What to work on: Please put the items into a JSON list of strings, one string per line and no blank lines, starting at the first line and stopping after the line that contains "VTC: 09:48 -> 09:47".

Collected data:
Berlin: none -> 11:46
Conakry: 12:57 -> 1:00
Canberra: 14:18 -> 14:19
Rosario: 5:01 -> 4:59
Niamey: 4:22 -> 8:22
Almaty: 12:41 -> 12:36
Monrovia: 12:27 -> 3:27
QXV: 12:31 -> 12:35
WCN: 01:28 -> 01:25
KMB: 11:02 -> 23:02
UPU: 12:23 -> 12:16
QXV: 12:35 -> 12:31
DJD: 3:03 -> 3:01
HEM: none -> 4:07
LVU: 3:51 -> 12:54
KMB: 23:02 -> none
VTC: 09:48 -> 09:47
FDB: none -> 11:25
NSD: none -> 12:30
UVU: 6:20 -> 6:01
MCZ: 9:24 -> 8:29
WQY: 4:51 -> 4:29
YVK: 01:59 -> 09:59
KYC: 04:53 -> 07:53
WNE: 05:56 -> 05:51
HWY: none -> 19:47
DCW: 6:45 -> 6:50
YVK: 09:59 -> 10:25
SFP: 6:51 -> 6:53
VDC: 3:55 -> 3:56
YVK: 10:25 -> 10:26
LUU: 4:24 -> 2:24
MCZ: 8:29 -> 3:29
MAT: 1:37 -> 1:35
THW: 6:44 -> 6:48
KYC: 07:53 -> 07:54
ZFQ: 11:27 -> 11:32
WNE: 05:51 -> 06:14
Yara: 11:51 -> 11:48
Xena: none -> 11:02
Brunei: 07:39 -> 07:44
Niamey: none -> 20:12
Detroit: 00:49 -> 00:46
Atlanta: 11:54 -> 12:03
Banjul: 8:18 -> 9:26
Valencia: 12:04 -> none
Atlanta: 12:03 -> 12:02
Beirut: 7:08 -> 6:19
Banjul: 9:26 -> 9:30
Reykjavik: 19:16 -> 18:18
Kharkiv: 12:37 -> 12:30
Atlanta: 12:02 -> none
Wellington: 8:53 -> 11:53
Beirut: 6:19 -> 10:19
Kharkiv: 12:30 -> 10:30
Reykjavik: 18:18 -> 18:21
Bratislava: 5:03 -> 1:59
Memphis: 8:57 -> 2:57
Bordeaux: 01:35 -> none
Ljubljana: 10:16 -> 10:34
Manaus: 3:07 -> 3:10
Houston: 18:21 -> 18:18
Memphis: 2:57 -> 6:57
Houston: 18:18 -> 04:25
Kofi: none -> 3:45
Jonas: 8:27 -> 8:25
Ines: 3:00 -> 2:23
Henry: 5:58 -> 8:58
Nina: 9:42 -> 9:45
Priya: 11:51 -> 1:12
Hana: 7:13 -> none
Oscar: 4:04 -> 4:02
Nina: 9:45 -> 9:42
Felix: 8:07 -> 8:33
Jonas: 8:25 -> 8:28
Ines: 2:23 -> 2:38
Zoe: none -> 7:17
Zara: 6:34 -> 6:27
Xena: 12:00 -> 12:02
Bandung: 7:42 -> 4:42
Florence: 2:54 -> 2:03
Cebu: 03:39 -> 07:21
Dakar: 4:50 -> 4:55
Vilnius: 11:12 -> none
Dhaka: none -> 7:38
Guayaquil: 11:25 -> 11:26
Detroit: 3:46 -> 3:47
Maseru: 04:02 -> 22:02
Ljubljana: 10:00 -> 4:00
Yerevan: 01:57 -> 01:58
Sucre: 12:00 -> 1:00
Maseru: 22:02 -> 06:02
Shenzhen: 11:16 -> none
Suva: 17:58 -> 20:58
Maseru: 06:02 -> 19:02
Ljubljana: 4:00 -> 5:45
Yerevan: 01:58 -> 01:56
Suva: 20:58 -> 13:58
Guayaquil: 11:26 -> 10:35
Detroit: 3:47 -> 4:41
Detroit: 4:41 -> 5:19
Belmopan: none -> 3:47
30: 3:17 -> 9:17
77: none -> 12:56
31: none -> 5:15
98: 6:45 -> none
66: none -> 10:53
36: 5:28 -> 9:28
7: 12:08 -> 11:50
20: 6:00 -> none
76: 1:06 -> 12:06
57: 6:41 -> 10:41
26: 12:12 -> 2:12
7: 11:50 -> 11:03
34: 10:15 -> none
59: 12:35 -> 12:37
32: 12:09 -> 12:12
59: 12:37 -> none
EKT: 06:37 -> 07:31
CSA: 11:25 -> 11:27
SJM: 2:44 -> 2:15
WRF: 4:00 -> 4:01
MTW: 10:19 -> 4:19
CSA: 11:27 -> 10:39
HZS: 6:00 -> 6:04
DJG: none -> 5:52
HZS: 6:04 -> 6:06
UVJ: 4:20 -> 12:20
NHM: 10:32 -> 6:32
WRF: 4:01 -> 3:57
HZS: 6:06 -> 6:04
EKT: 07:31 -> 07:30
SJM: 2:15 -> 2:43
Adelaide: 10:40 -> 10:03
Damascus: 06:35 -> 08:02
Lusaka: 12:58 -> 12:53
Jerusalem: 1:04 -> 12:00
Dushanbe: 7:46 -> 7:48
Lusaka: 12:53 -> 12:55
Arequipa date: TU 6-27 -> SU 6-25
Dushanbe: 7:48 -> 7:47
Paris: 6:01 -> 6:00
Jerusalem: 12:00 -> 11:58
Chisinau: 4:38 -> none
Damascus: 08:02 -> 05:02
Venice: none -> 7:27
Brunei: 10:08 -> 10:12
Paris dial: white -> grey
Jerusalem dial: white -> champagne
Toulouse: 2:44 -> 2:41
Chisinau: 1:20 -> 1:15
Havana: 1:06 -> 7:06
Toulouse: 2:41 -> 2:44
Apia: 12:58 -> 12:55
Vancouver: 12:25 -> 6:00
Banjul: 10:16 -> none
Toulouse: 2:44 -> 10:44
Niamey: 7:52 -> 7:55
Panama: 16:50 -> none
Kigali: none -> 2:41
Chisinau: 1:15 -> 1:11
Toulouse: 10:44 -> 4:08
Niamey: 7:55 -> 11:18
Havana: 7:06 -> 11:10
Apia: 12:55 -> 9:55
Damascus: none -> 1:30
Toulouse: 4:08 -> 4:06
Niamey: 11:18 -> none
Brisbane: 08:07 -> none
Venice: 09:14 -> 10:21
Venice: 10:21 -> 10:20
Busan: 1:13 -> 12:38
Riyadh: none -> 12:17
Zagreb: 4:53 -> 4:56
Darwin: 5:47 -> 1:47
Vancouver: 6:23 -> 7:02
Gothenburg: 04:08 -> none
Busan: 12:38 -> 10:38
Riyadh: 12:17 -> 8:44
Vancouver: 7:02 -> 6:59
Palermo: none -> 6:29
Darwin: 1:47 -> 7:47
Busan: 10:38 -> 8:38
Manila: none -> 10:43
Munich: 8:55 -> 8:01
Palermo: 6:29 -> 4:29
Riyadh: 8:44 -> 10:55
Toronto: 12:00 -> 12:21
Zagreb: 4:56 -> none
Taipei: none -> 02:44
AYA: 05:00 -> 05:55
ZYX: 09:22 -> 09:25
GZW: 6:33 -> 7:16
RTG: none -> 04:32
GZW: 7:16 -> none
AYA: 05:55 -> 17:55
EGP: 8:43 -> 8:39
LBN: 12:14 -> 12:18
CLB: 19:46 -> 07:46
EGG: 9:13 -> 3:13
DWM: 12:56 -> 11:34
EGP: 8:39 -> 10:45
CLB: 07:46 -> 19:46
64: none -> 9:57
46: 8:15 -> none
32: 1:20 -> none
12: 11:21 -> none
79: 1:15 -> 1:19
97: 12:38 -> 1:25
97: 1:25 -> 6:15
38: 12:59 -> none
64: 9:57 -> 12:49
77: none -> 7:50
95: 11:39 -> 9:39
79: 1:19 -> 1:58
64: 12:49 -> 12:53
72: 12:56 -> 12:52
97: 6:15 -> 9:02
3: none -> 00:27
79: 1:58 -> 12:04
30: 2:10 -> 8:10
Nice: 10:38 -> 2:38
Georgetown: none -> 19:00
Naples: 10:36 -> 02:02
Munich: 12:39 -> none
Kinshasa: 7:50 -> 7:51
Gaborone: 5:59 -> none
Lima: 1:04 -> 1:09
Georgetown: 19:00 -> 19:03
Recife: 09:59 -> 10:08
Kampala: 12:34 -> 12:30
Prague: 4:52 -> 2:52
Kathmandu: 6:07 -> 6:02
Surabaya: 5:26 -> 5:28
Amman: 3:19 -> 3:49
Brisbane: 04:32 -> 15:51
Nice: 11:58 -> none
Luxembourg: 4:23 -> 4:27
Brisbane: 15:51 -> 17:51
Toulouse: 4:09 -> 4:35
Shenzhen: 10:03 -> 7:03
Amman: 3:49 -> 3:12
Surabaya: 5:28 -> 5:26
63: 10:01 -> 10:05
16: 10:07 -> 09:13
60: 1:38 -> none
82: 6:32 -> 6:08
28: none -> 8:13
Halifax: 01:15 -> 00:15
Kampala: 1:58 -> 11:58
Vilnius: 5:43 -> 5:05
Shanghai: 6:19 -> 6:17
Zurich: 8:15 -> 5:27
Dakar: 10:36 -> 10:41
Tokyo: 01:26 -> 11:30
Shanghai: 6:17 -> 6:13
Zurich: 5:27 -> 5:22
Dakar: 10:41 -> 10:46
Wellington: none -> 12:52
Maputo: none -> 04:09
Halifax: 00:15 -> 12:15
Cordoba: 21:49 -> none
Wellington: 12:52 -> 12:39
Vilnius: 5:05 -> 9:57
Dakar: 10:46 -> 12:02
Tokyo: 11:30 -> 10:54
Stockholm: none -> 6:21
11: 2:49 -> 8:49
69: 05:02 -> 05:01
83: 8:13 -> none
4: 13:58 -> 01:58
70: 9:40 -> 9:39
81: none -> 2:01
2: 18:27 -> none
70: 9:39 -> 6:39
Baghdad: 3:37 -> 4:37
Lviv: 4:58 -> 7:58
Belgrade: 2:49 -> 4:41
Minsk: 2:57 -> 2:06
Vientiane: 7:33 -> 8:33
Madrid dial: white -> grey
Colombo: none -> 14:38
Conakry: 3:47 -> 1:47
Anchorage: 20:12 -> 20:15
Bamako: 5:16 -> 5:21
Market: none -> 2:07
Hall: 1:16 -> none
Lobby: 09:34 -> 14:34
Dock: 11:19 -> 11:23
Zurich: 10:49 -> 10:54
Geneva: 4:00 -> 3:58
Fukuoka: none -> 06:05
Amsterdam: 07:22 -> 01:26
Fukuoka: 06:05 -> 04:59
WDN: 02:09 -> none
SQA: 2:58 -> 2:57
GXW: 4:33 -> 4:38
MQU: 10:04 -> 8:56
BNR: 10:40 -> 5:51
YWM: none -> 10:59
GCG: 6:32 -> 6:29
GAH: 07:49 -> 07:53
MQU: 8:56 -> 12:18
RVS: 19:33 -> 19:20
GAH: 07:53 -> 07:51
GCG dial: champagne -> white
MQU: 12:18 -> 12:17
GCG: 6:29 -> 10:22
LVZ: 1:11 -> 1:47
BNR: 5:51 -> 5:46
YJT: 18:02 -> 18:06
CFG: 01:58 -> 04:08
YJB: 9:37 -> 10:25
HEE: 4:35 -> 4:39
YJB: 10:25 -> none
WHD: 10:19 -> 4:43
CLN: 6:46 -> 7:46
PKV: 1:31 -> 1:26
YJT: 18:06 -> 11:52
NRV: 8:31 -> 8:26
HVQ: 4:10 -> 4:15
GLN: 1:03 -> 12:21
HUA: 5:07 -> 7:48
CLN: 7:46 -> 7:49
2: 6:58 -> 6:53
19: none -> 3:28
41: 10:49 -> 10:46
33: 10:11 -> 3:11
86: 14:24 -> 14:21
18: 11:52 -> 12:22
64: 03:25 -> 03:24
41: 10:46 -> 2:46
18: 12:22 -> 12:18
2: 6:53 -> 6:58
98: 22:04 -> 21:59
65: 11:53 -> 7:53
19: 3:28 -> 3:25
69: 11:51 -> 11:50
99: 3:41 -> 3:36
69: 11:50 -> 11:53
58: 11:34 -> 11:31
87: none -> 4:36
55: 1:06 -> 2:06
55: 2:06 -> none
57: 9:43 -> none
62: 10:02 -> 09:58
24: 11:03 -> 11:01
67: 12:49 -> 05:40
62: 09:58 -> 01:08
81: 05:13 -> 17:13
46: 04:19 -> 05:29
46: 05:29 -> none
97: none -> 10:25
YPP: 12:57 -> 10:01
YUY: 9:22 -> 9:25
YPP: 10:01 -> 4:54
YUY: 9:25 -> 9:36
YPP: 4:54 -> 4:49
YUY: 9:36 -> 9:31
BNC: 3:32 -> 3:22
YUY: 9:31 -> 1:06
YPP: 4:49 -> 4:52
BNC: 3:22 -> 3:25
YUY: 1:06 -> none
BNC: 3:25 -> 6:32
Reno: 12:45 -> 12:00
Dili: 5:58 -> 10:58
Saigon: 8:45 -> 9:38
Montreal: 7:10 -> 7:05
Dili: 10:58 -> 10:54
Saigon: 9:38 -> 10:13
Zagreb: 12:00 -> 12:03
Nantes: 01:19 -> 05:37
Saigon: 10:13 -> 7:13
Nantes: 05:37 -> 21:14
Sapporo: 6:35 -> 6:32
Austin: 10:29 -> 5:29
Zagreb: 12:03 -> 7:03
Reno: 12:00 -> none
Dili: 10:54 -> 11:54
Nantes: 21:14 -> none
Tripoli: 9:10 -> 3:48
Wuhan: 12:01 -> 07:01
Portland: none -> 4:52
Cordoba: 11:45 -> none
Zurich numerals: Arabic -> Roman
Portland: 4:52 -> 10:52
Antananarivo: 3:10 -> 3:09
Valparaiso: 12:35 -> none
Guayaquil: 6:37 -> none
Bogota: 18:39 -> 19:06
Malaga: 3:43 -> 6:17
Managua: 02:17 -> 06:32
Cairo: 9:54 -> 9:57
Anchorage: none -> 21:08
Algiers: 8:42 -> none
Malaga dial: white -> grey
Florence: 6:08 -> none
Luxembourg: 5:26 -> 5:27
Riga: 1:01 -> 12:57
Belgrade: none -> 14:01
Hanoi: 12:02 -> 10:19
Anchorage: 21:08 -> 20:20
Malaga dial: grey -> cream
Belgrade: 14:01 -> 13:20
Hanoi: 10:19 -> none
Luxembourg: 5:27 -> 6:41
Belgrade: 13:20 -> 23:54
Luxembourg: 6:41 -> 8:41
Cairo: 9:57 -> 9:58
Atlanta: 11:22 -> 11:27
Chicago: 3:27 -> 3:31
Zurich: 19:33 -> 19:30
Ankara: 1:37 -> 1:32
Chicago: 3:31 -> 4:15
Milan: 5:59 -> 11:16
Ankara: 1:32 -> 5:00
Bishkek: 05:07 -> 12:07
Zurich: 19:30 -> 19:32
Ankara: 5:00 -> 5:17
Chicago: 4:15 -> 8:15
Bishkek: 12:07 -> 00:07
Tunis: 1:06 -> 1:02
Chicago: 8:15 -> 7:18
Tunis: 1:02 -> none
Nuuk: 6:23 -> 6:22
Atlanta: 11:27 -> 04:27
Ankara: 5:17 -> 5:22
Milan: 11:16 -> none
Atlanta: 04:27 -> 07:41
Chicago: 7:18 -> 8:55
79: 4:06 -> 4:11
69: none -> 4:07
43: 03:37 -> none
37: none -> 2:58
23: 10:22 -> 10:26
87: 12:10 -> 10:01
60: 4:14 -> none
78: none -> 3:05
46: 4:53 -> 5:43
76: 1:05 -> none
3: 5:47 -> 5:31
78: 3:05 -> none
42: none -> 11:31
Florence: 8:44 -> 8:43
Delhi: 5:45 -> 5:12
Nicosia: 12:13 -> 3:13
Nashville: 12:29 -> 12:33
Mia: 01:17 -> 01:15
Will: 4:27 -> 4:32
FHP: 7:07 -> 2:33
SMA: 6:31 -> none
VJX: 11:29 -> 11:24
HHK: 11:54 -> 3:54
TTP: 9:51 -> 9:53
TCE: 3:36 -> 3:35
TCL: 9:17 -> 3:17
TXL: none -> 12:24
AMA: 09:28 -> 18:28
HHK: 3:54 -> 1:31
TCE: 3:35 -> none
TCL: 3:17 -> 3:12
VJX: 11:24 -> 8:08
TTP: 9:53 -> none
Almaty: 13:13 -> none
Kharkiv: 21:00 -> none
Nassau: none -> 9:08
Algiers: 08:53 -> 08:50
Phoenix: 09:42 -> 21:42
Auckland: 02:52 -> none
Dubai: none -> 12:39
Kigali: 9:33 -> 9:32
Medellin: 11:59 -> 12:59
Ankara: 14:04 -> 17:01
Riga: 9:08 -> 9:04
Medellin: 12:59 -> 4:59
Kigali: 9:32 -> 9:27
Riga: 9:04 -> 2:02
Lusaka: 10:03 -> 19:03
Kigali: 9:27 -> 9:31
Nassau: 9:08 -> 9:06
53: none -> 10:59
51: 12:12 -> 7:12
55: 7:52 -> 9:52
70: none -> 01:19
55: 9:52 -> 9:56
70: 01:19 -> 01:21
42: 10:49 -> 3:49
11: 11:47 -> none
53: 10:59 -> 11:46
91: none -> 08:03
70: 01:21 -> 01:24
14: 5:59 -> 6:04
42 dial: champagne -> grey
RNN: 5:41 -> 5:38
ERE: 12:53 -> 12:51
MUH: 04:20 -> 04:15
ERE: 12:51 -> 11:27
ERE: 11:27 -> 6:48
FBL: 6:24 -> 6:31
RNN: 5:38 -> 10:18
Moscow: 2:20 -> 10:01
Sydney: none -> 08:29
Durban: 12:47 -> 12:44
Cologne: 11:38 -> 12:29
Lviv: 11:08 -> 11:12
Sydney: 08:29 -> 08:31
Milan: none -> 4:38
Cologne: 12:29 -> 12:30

Expected answer:
[
  "Berlin: none -> 11:46",
  "Conakry: 12:57 -> 1:00",
  "Canberra: 14:18 -> 14:19",
  "Rosario: 5:01 -> 4:59",
  "Niamey: 4:22 -> 8:22",
  "Almaty: 12:41 -> 12:36",
  "Monrovia: 12:27 -> 3:27",
  "QXV: 12:31 -> 12:35",
  "WCN: 01:28 -> 01:25",
  "KMB: 11:02 -> 23:02",
  "UPU: 12:23 -> 12:16",
  "QXV: 12:35 -> 12:31",
  "DJD: 3:03 -> 3:01",
  "HEM: none -> 4:07",
  "LVU: 3:51 -> 12:54",
  "KMB: 23:02 -> none",
  "VTC: 09:48 -> 09:47"
]